- **Information given**:

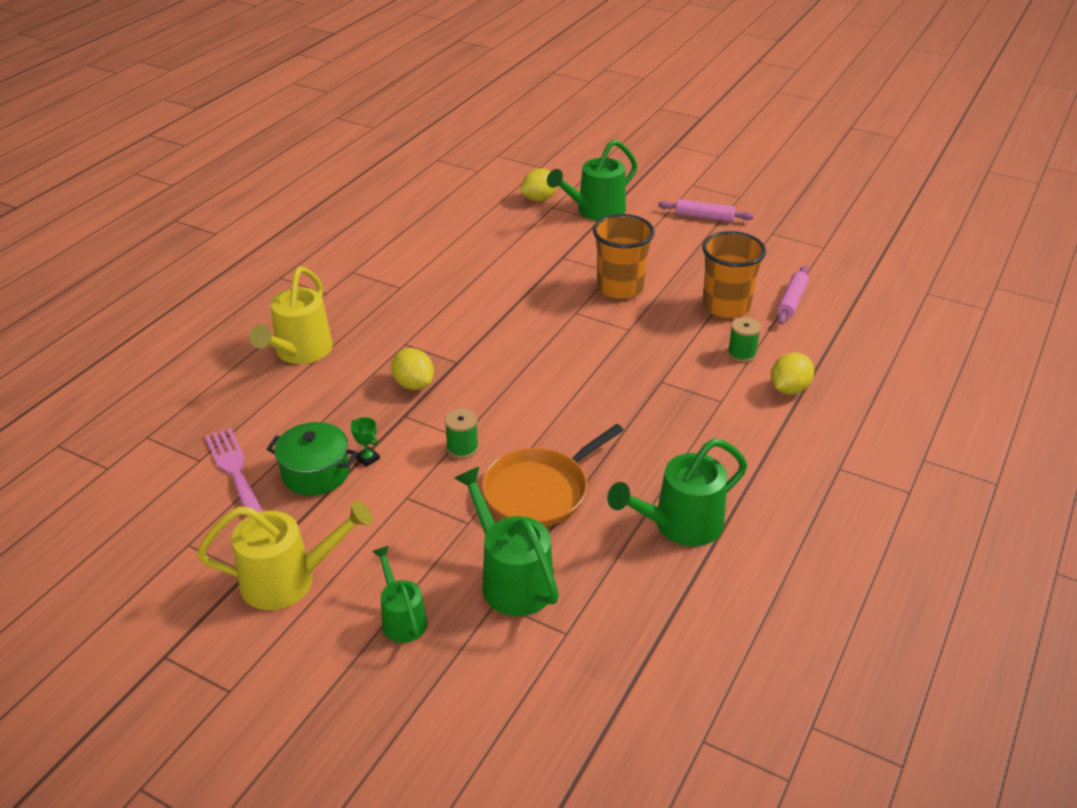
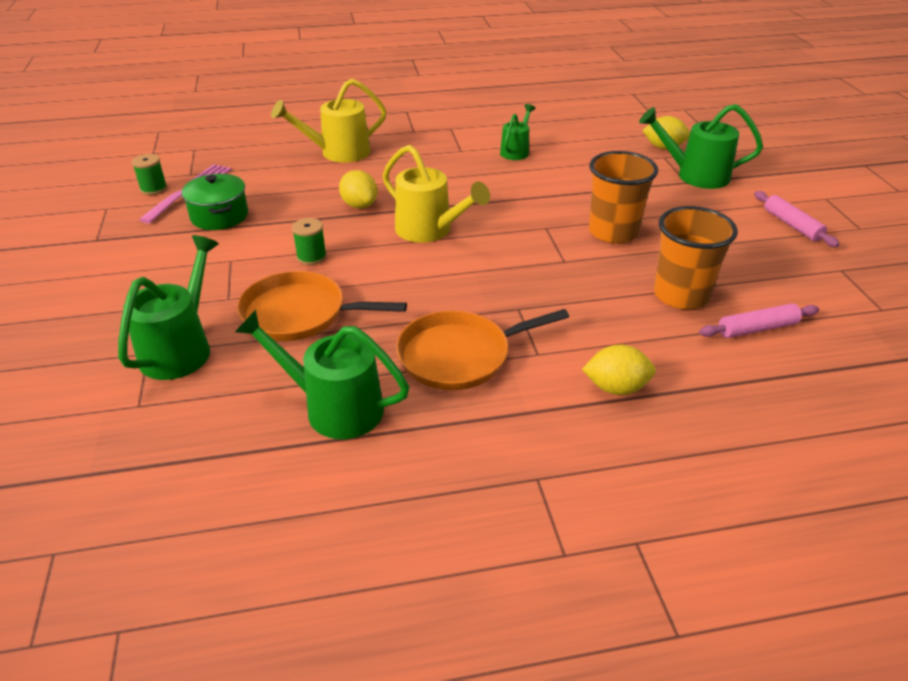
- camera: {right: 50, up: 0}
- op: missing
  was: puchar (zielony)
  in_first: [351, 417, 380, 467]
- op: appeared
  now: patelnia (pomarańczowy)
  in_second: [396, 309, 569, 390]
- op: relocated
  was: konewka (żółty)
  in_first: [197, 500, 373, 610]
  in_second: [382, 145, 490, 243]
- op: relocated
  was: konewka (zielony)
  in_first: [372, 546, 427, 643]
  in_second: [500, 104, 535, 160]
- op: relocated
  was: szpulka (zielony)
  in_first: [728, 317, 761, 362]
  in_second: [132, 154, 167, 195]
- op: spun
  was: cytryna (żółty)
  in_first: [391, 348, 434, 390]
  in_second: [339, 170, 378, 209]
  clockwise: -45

- **Exercise brief**: Extract every line from the one containing "now: patelnia (pomarańczowy)" to the end of the entries, including both of those lines, exactly as given and with nothing added.

- **Reply**:
  now: patelnia (pomarańczowy)
  in_second: [396, 309, 569, 390]
- op: relocated
  was: konewka (żółty)
  in_first: [197, 500, 373, 610]
  in_second: [382, 145, 490, 243]
- op: relocated
  was: konewka (zielony)
  in_first: [372, 546, 427, 643]
  in_second: [500, 104, 535, 160]
- op: relocated
  was: szpulka (zielony)
  in_first: [728, 317, 761, 362]
  in_second: [132, 154, 167, 195]
- op: spun
  was: cytryna (żółty)
  in_first: [391, 348, 434, 390]
  in_second: [339, 170, 378, 209]
  clockwise: -45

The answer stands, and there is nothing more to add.